-- What is expected --
Once the line containing "- move: green" is located, output it and every line after it through the end of the records, exactly as written and nothing else.

Coordinate-based object records:

-- Opening Marker --

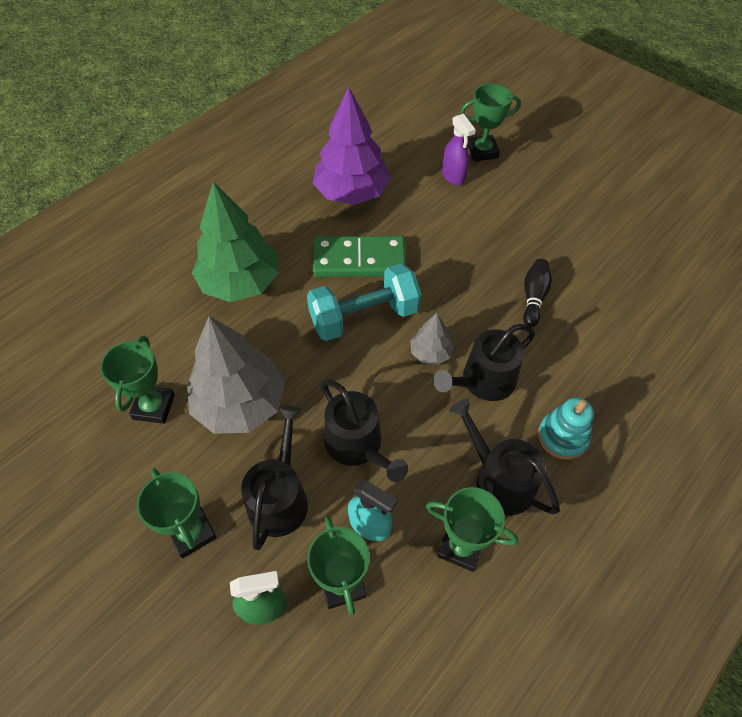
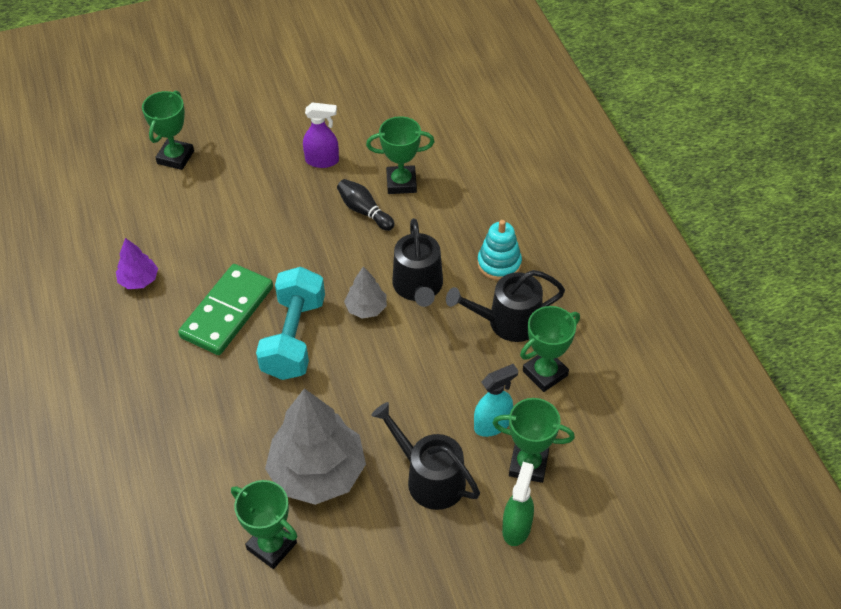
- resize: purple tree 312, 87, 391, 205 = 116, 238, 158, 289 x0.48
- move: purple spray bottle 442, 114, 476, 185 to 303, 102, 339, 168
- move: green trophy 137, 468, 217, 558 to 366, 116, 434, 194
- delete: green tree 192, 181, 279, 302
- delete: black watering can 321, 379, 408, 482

-- Closing Marker --

-- Answer space --
- move: green trophy 137, 468, 217, 558 to 366, 116, 434, 194
- delete: green tree 192, 181, 279, 302
- delete: black watering can 321, 379, 408, 482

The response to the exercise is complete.